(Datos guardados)

------------------------

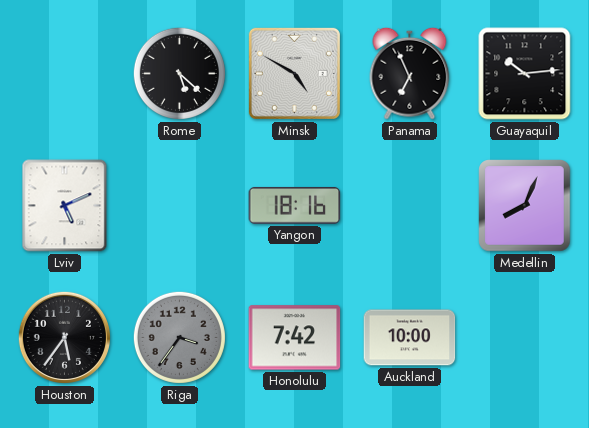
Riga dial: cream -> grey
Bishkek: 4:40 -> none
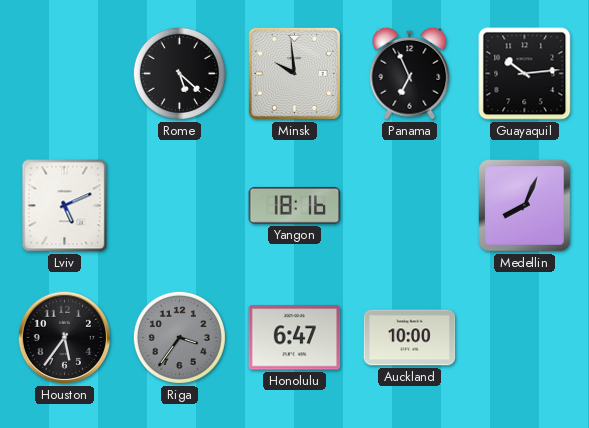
Minsk: 4:50 -> 9:59
Honolulu: 7:42 -> 6:47
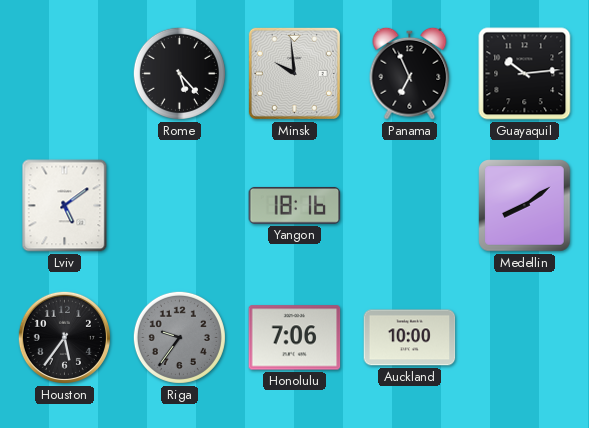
Rome: 5:22 -> 5:23
Lviv: 5:11 -> 5:09
Medellin: 8:04 -> 8:09
Riga: 3:36 -> 9:36
Honolulu: 6:47 -> 7:06
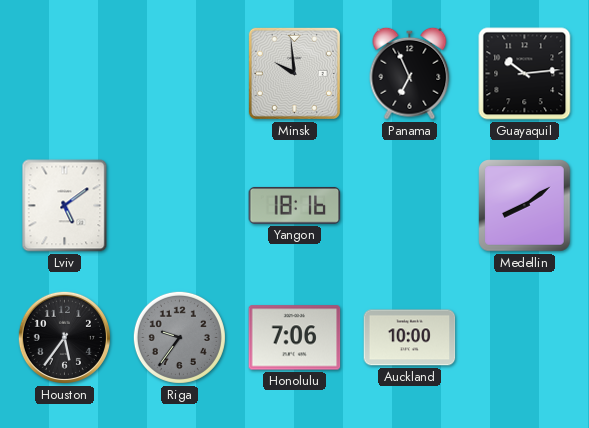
Rome: 5:23 -> none
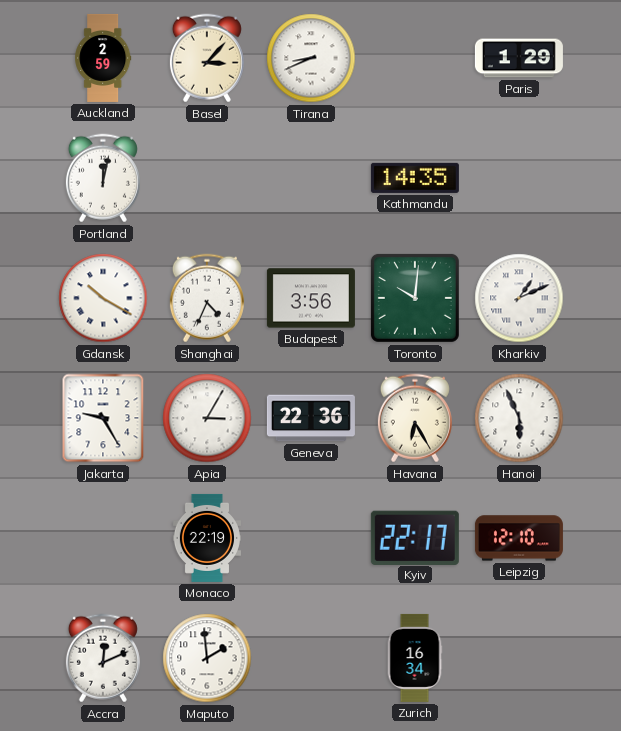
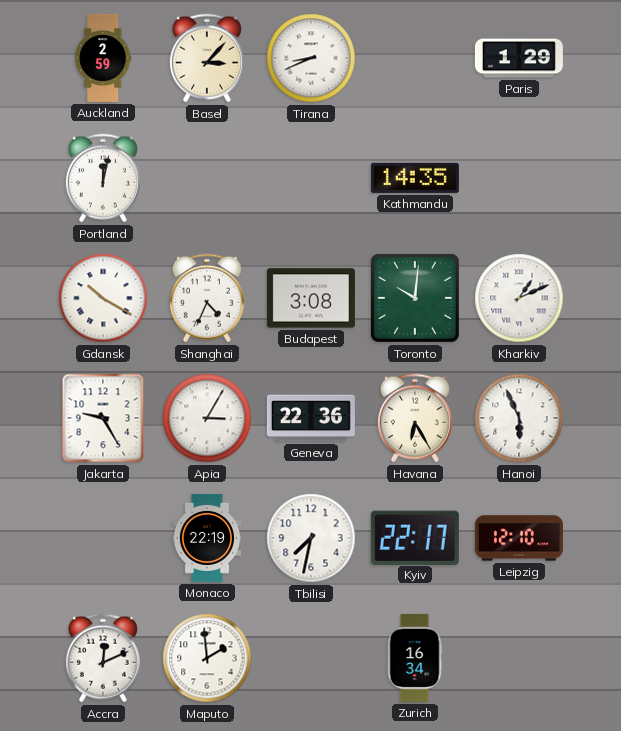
Budapest: 3:56 -> 3:08
Tbilisi: none -> 7:32
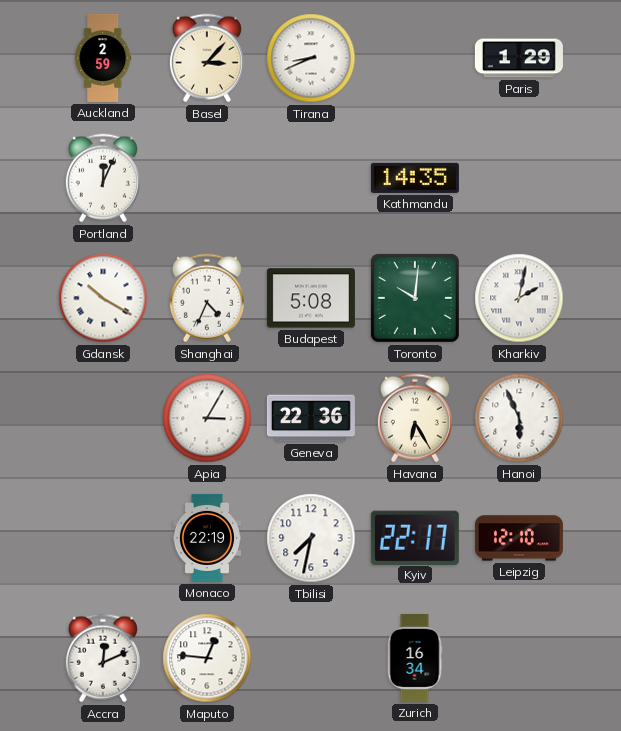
Portland: 12:02 -> 12:04
Budapest: 3:08 -> 5:08
Kharkiv: 1:11 -> 2:02
Jakarta: 9:25 -> none
Maputo: 1:59 -> 12:46
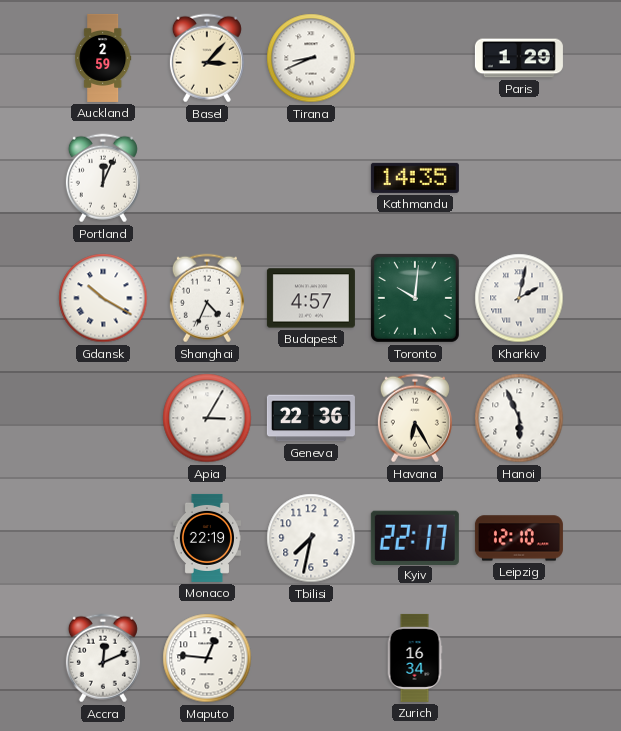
Budapest: 5:08 -> 4:57
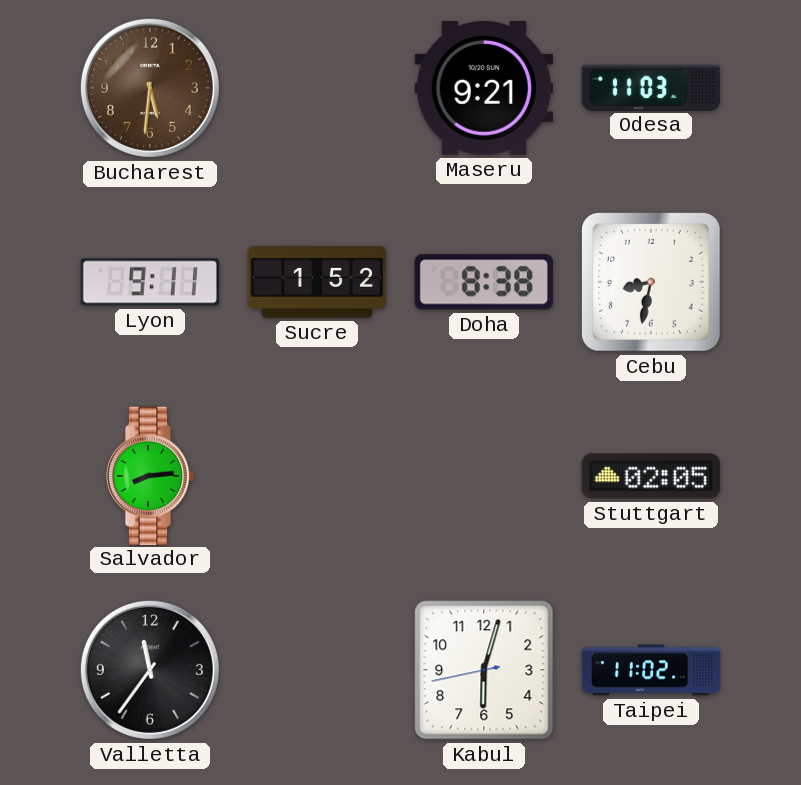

------------------------

¿Puedes reescribir todas las entradas de arriba cambiando "Budapest" por "Varsovia" y dejando todo lo demás igual? No incluyas en tu respuesta las líneas que marcan cada imagen.

Riga dial: cream -> grey
Bishkek: 4:40 -> none
Minsk: 4:50 -> 9:59
Honolulu: 7:42 -> 6:47
Rome: 5:22 -> 5:23
Lviv: 5:11 -> 5:09
Medellin: 8:04 -> 8:09
Riga: 3:36 -> 9:36
Honolulu: 6:47 -> 7:06
Rome: 5:23 -> none
Varsovia: 3:56 -> 3:08
Tbilisi: none -> 7:32
Portland: 12:02 -> 12:04
Varsovia: 3:08 -> 5:08
Kharkiv: 1:11 -> 2:02
Jakarta: 9:25 -> none
Maputo: 1:59 -> 12:46
Varsovia: 5:08 -> 4:57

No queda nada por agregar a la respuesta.